Activity: Pick out every line in the data below that holds "orange".

Data provided:

Segment Open

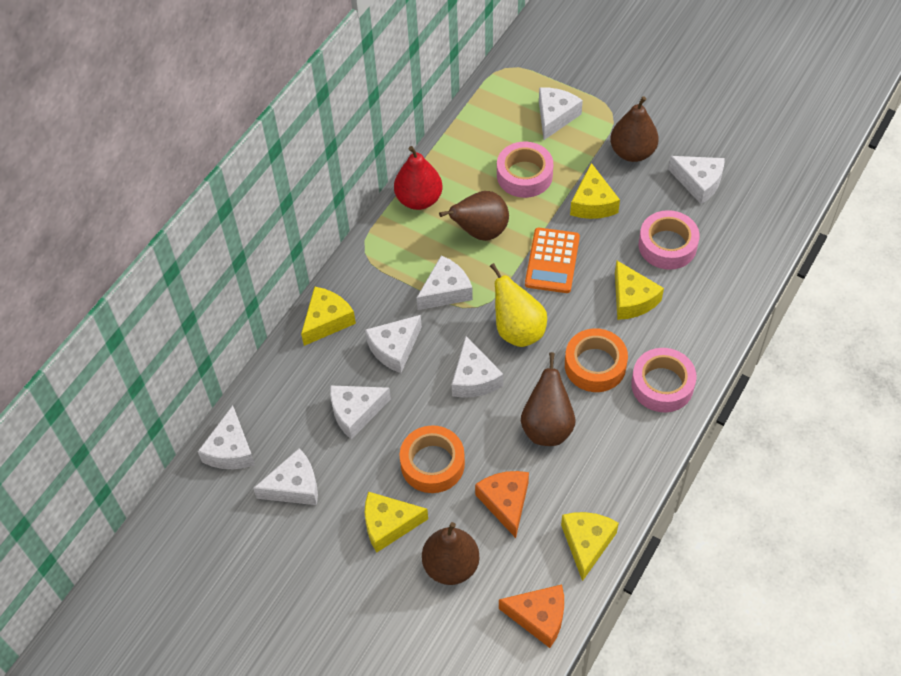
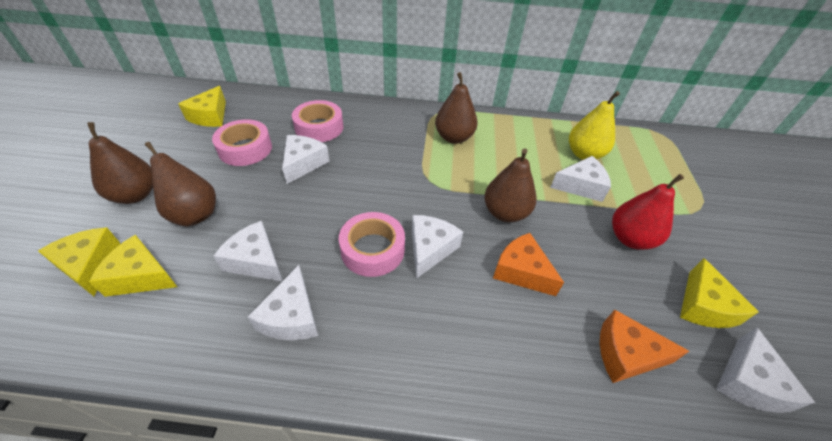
orange calculator: 1 -> 0
orange tape: 2 -> 0
white cheese: 8 -> 6
yellow cheese: 5 -> 4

Segment Closed

Exercise answer:
orange calculator: 1 -> 0
orange tape: 2 -> 0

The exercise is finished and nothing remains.